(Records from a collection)

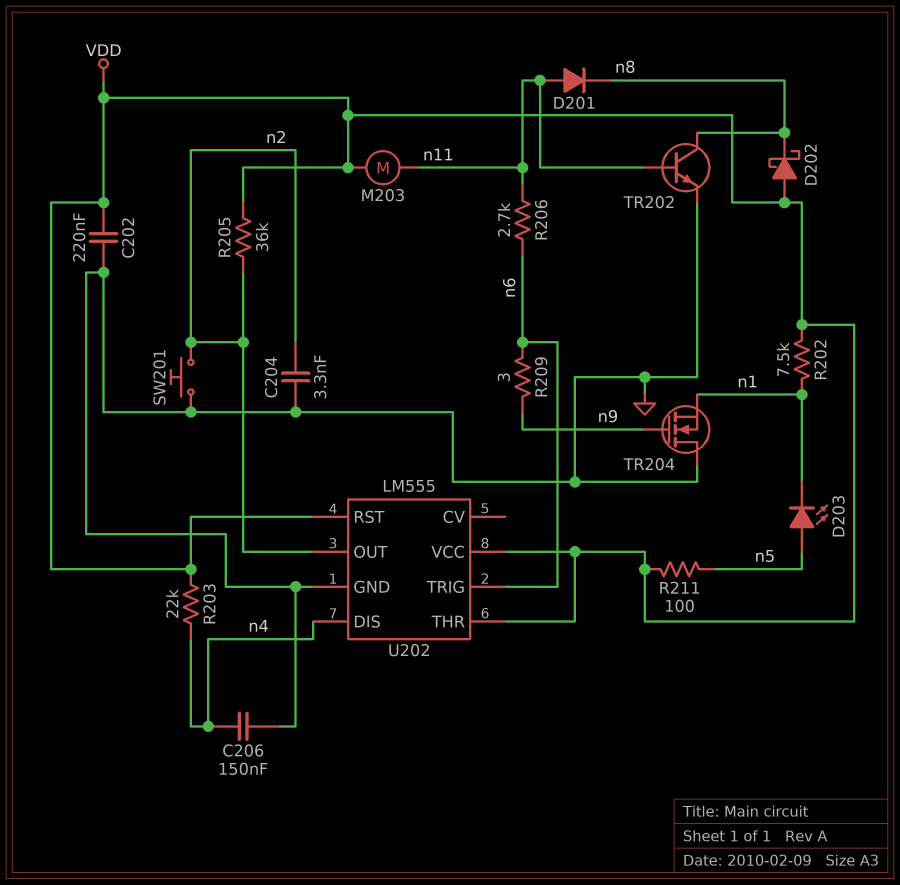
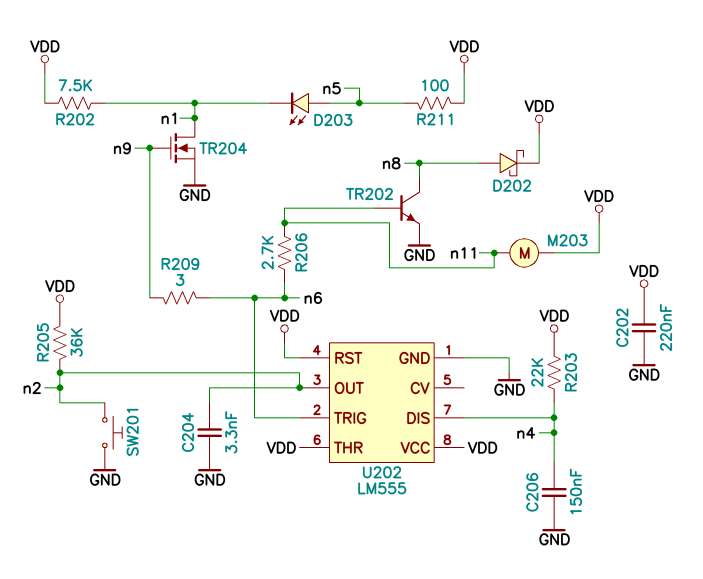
D201: diode (A n11, K n8) -> none
D202: schottky (A VDD, K n8) -> schottky (A n8, K VDD)
TR204: NMOS (G n9, D GND, S n1) -> NMOS (G n9, D n1, S GND)

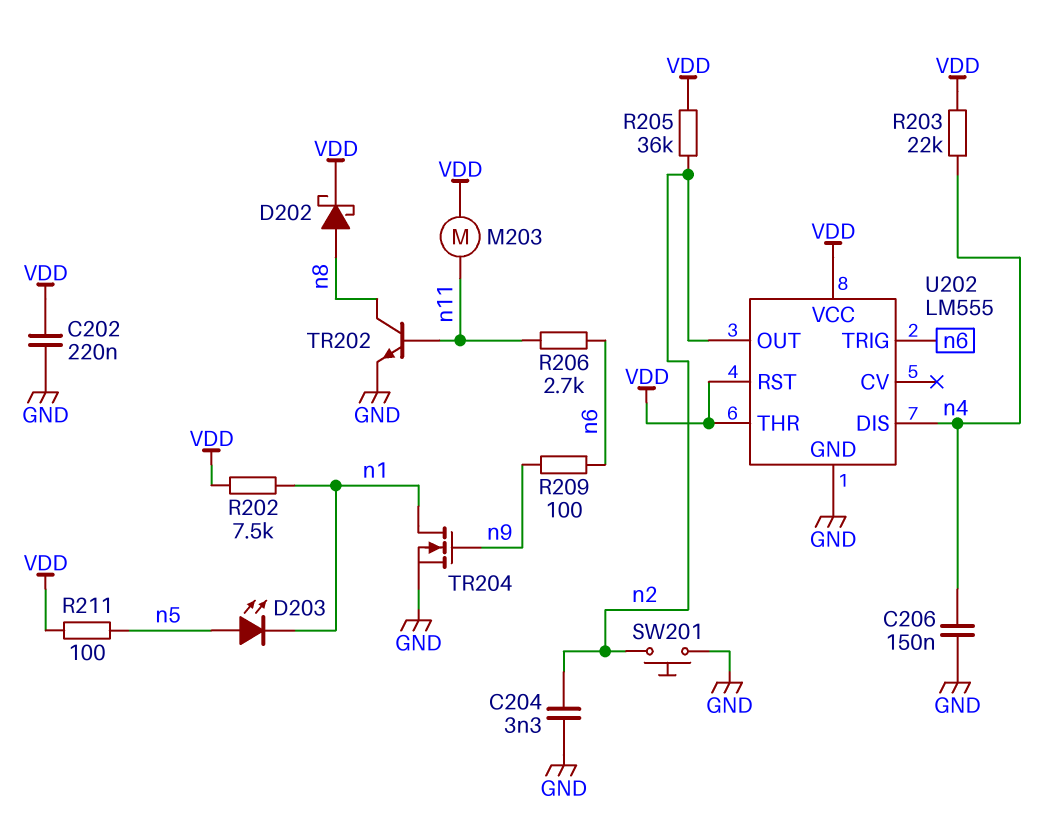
R209: 3 (n6, n9) -> 100 (n6, n9)

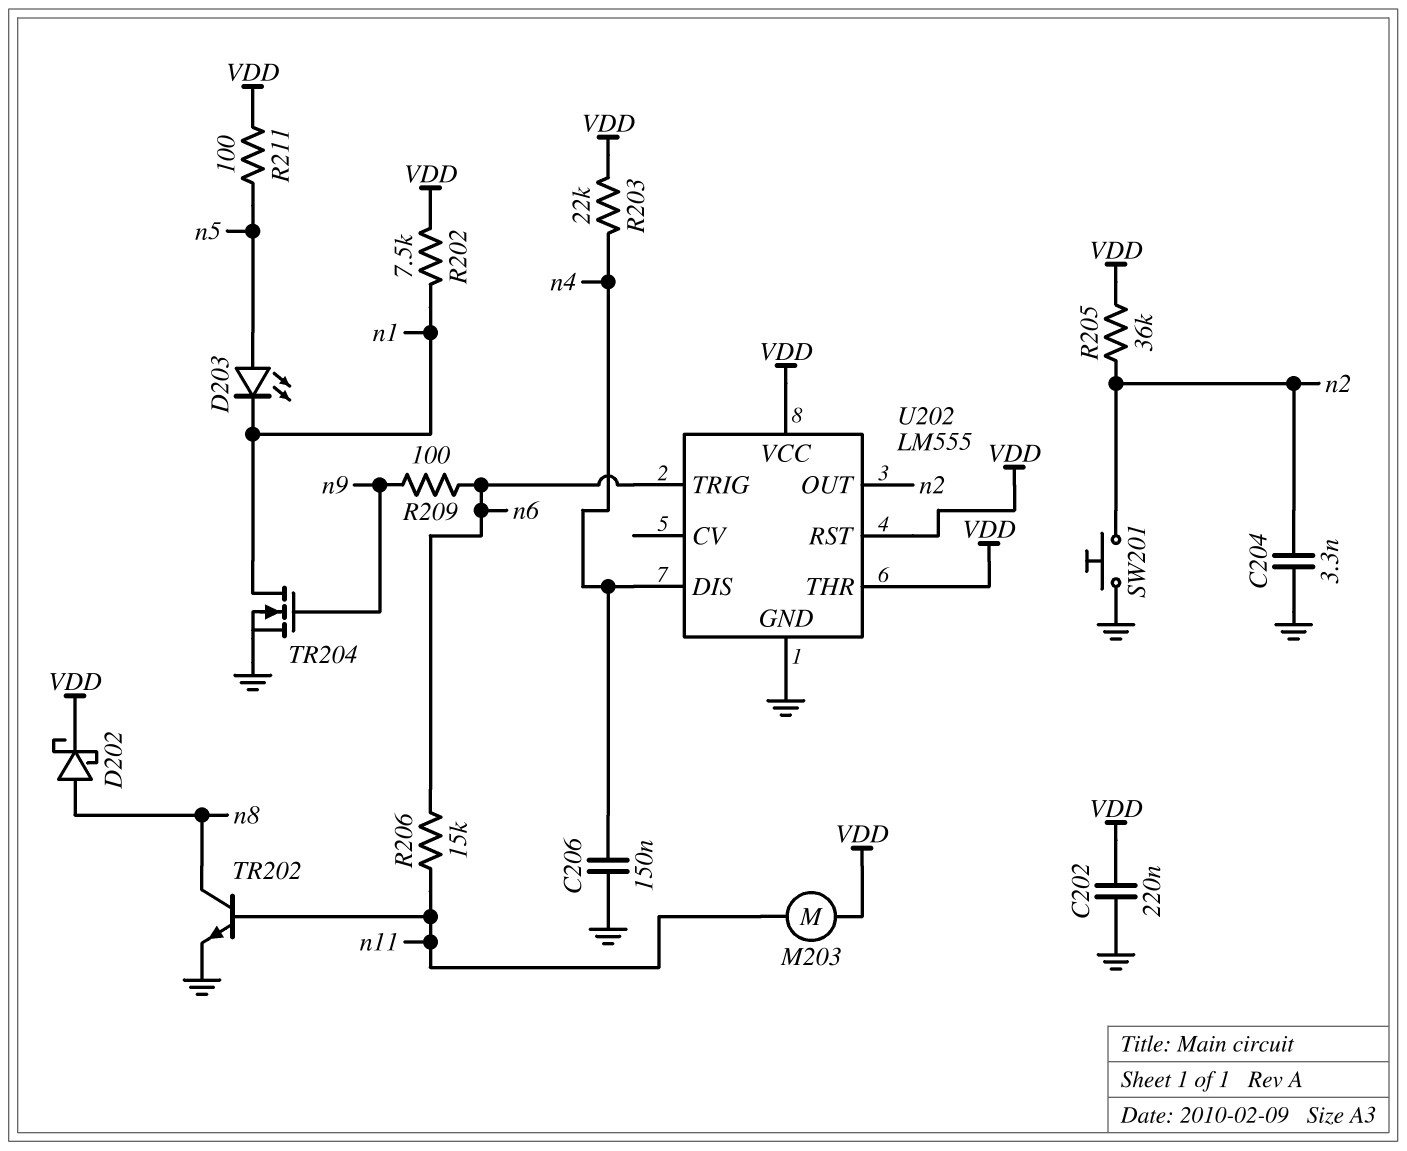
R206: 2.7k (n6, n11) -> 15k (n6, n11)

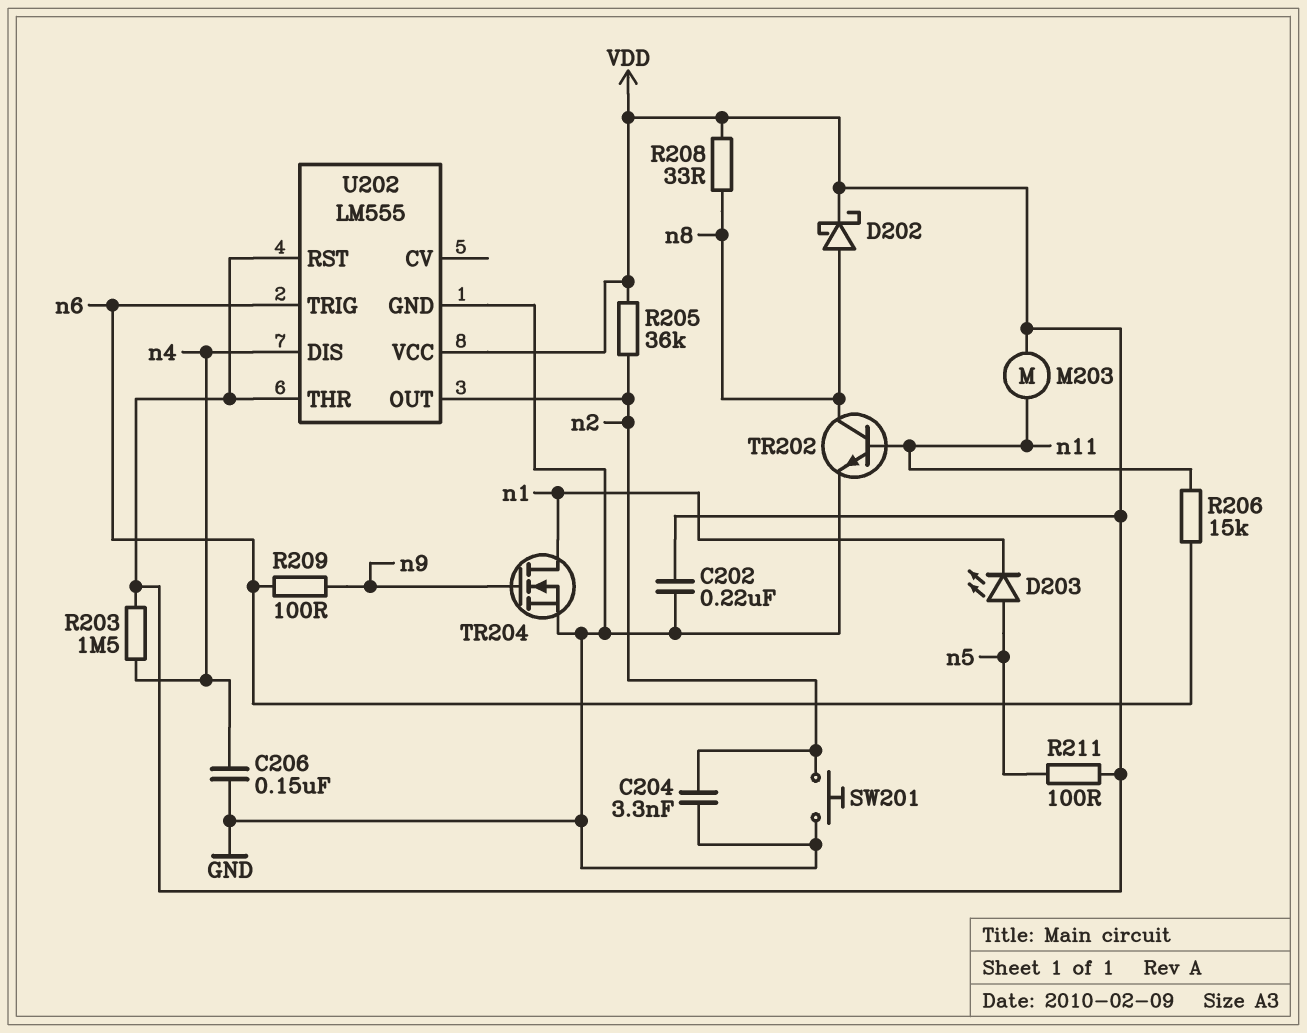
R202: 7.5k (VDD, n1) -> none
R203: 22k (VDD, n4) -> 1.5M (VDD, n4)
R208: none -> 33 (VDD, n8)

## WORK TO COMPLETE
Look through the records and copy every line that has the word "none".

## EXERCISE SOLUTION
D201: diode (A n11, K n8) -> none
R202: 7.5k (VDD, n1) -> none
R208: none -> 33 (VDD, n8)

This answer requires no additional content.